/---

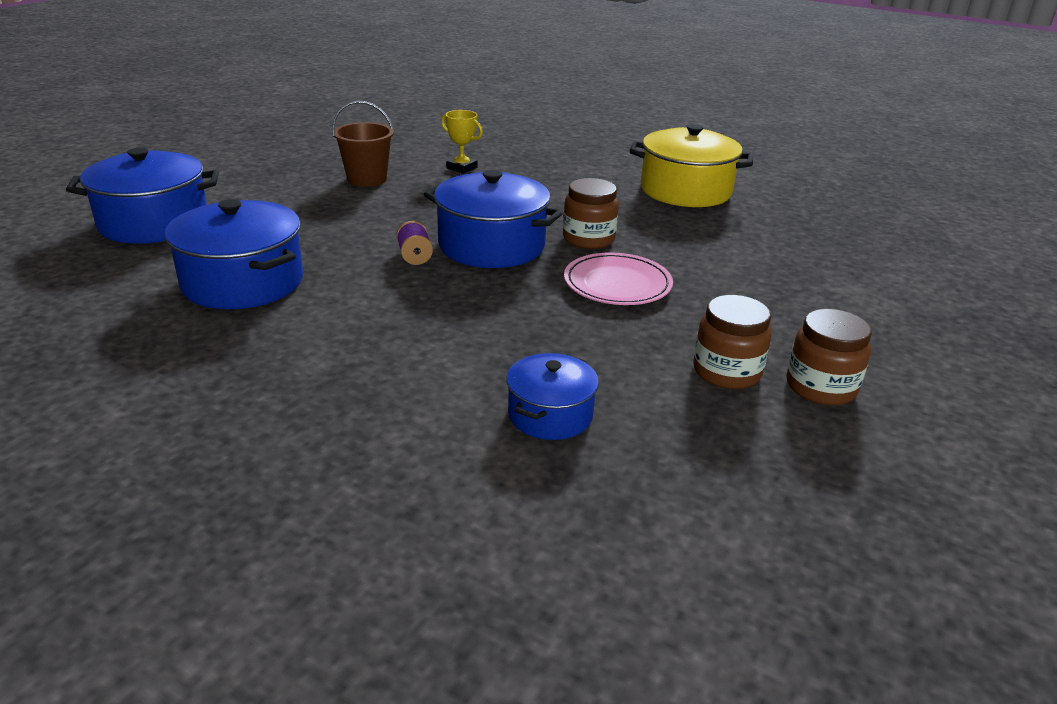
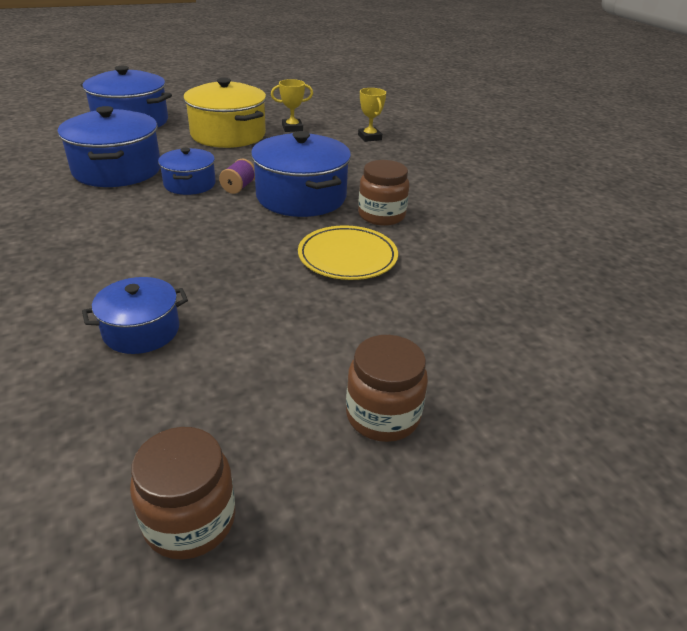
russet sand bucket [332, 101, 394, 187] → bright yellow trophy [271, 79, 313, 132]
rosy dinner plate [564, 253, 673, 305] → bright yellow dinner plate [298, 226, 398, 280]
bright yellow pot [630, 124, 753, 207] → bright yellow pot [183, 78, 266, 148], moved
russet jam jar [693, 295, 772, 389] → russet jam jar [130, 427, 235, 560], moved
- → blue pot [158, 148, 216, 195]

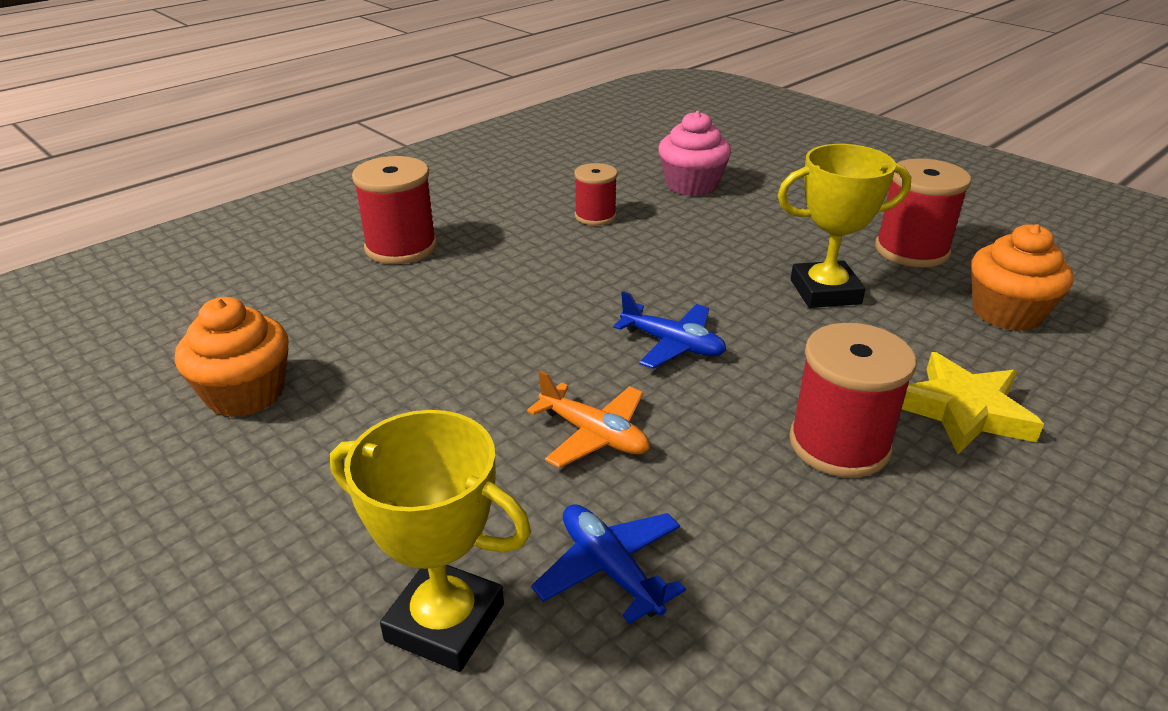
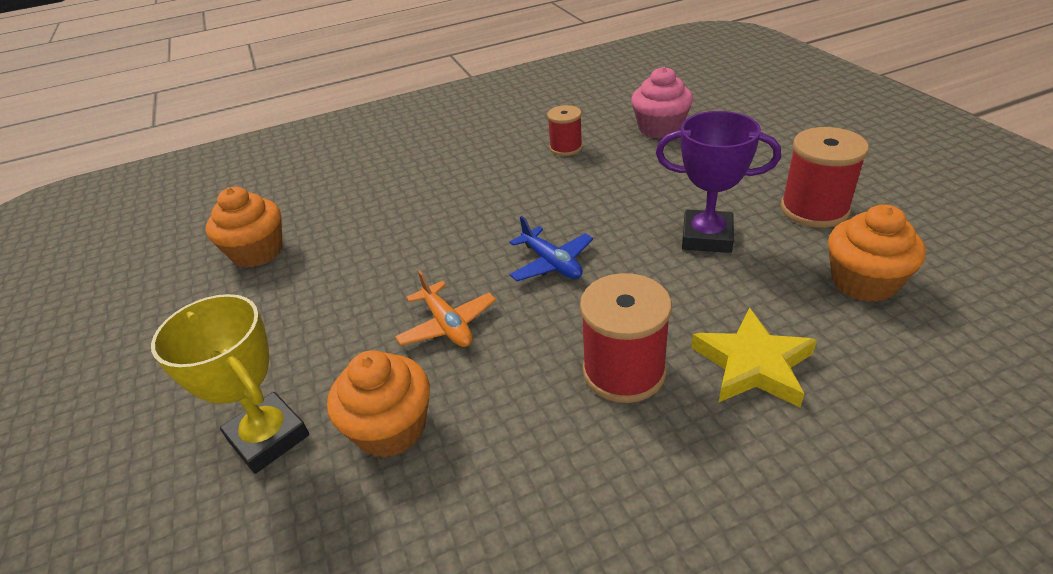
red reel of thread [352, 156, 437, 264] → -
blue toy plane [531, 504, 686, 624] → orange-coloured muffin [327, 351, 430, 458]
bright yellow trophy [777, 144, 911, 308] → violet trophy [656, 111, 781, 253]

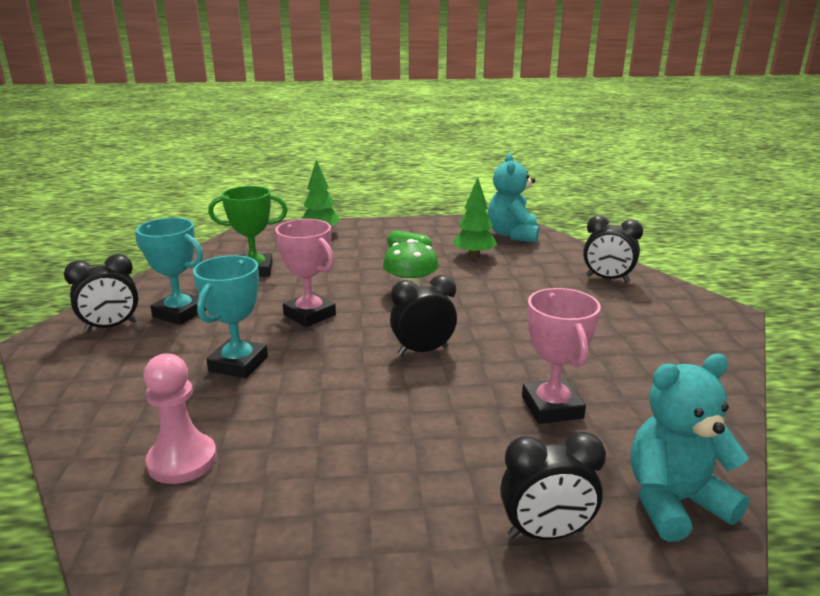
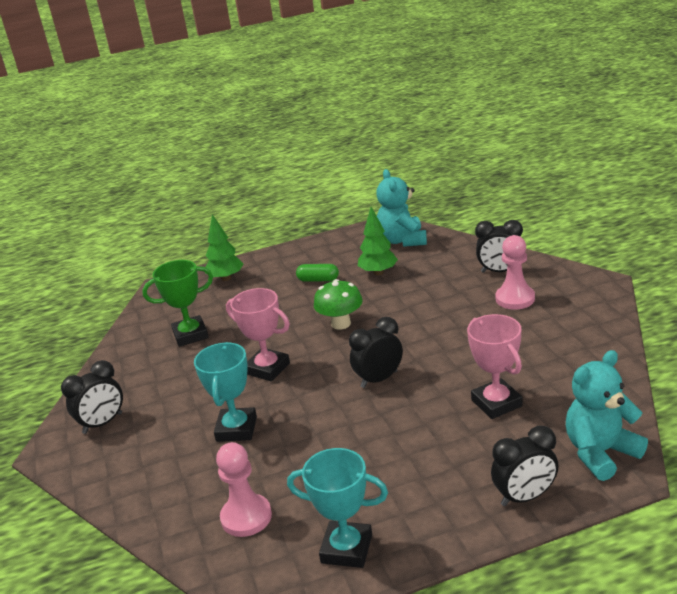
teal trophy [135, 218, 206, 325] → teal trophy [287, 448, 388, 568], moved
- → rosy pawn [495, 235, 535, 310]

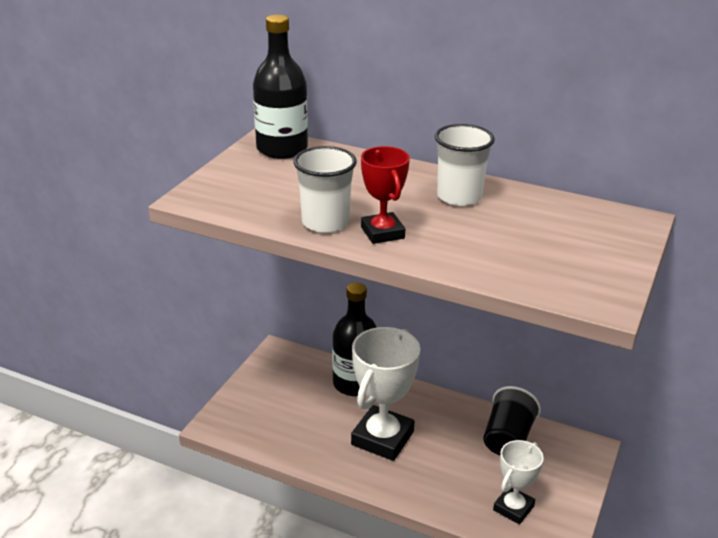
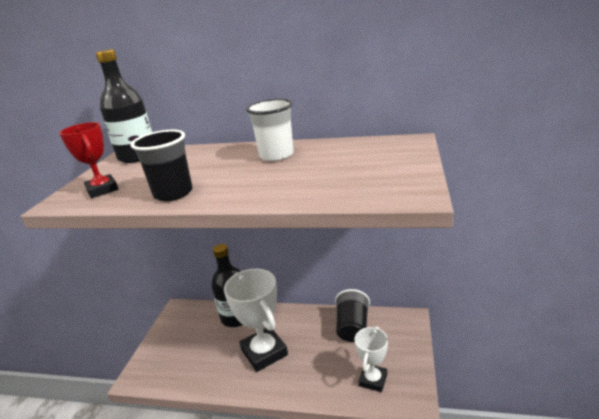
snow-white tumbler [293, 146, 357, 233] → jet-black tumbler [131, 130, 193, 201]
snow-white trophy [351, 327, 420, 461] → snow-white trophy [224, 269, 288, 372], 45 degrees counterclockwise
red trophy [361, 146, 410, 244] → red trophy [59, 122, 119, 198], moved

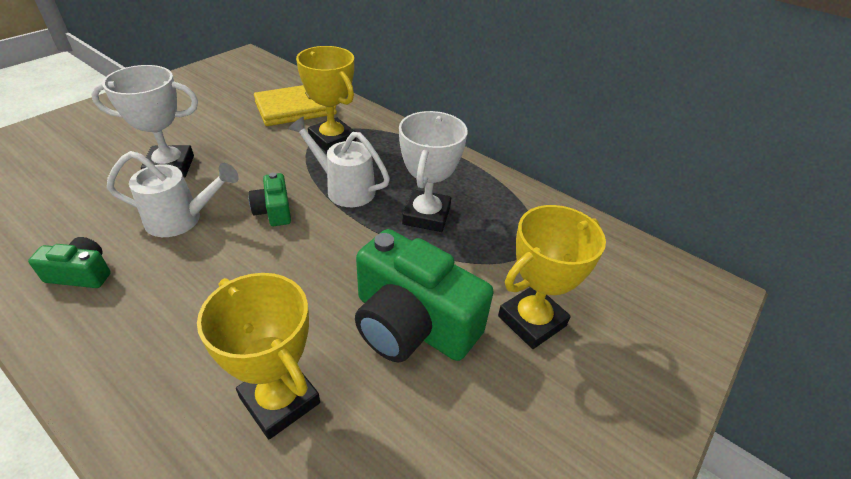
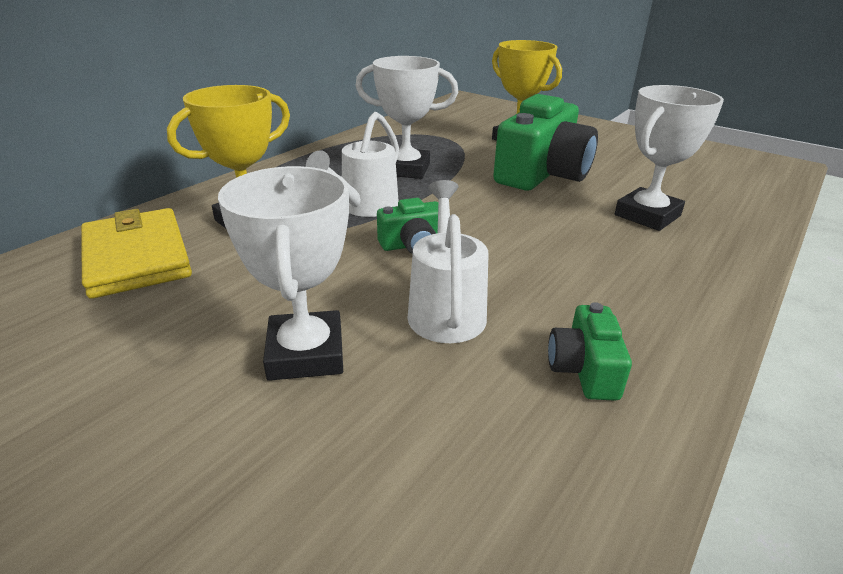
bright yellow trophy [197, 273, 320, 439] → snow-white trophy [615, 85, 724, 231]

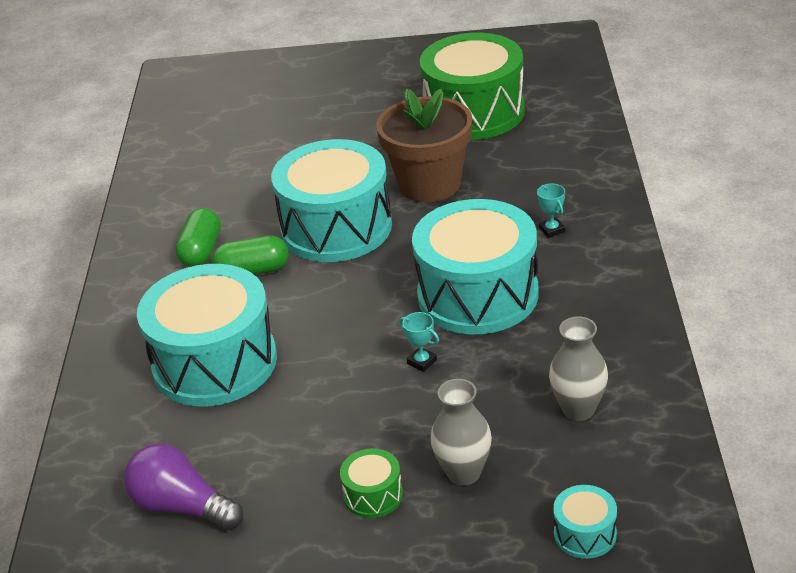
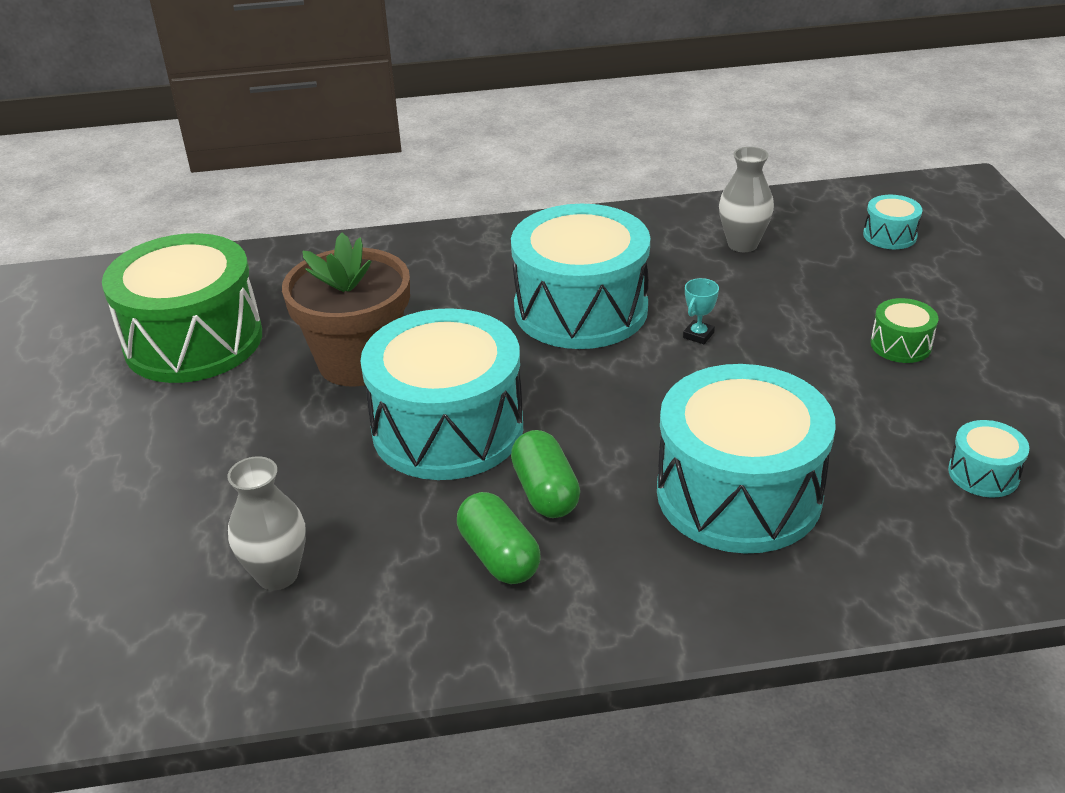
violet light bulb [124, 443, 244, 530] → teal snare drum [948, 420, 1029, 497]
green capsule [175, 208, 221, 267] → green capsule [457, 492, 541, 584], 60 degrees clockwise
ash-grey tall vase [431, 379, 492, 486] → ash-grey tall vase [227, 456, 306, 590], moved
teal trophy [537, 184, 565, 238] → -

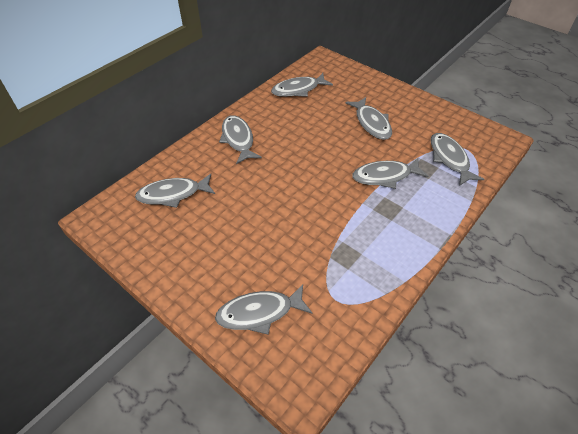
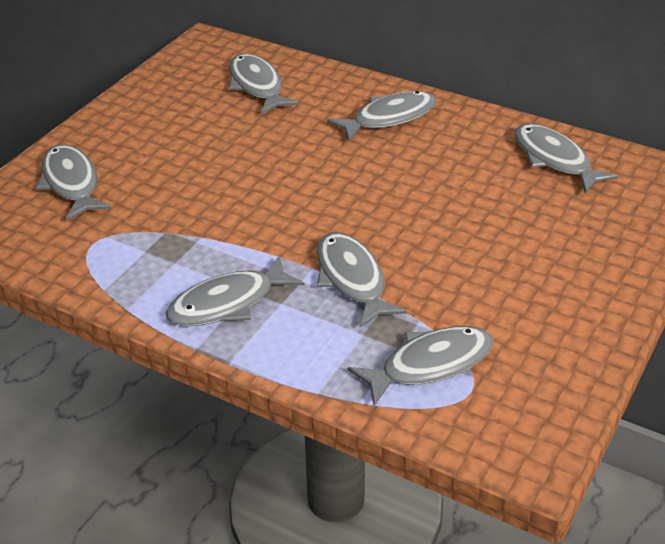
ash-grey toy fish [345, 97, 392, 140] → ash-grey toy fish [166, 256, 304, 326], moved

\---

Exercise
If a picture appears in the records, omit it and print everything else exactly.

Output below
russet sand bucket [332, 101, 394, 187] → bright yellow trophy [271, 79, 313, 132]
rosy dinner plate [564, 253, 673, 305] → bright yellow dinner plate [298, 226, 398, 280]
bright yellow pot [630, 124, 753, 207] → bright yellow pot [183, 78, 266, 148], moved
russet jam jar [693, 295, 772, 389] → russet jam jar [130, 427, 235, 560], moved
- → blue pot [158, 148, 216, 195]

red reel of thread [352, 156, 437, 264] → -
blue toy plane [531, 504, 686, 624] → orange-coloured muffin [327, 351, 430, 458]
bright yellow trophy [777, 144, 911, 308] → violet trophy [656, 111, 781, 253]

teal trophy [135, 218, 206, 325] → teal trophy [287, 448, 388, 568], moved
- → rosy pawn [495, 235, 535, 310]

snow-white tumbler [293, 146, 357, 233] → jet-black tumbler [131, 130, 193, 201]
snow-white trophy [351, 327, 420, 461] → snow-white trophy [224, 269, 288, 372], 45 degrees counterclockwise
red trophy [361, 146, 410, 244] → red trophy [59, 122, 119, 198], moved

bright yellow trophy [197, 273, 320, 439] → snow-white trophy [615, 85, 724, 231]

violet light bulb [124, 443, 244, 530] → teal snare drum [948, 420, 1029, 497]
green capsule [175, 208, 221, 267] → green capsule [457, 492, 541, 584], 60 degrees clockwise
ash-grey tall vase [431, 379, 492, 486] → ash-grey tall vase [227, 456, 306, 590], moved
teal trophy [537, 184, 565, 238] → -

ash-grey toy fish [345, 97, 392, 140] → ash-grey toy fish [166, 256, 304, 326], moved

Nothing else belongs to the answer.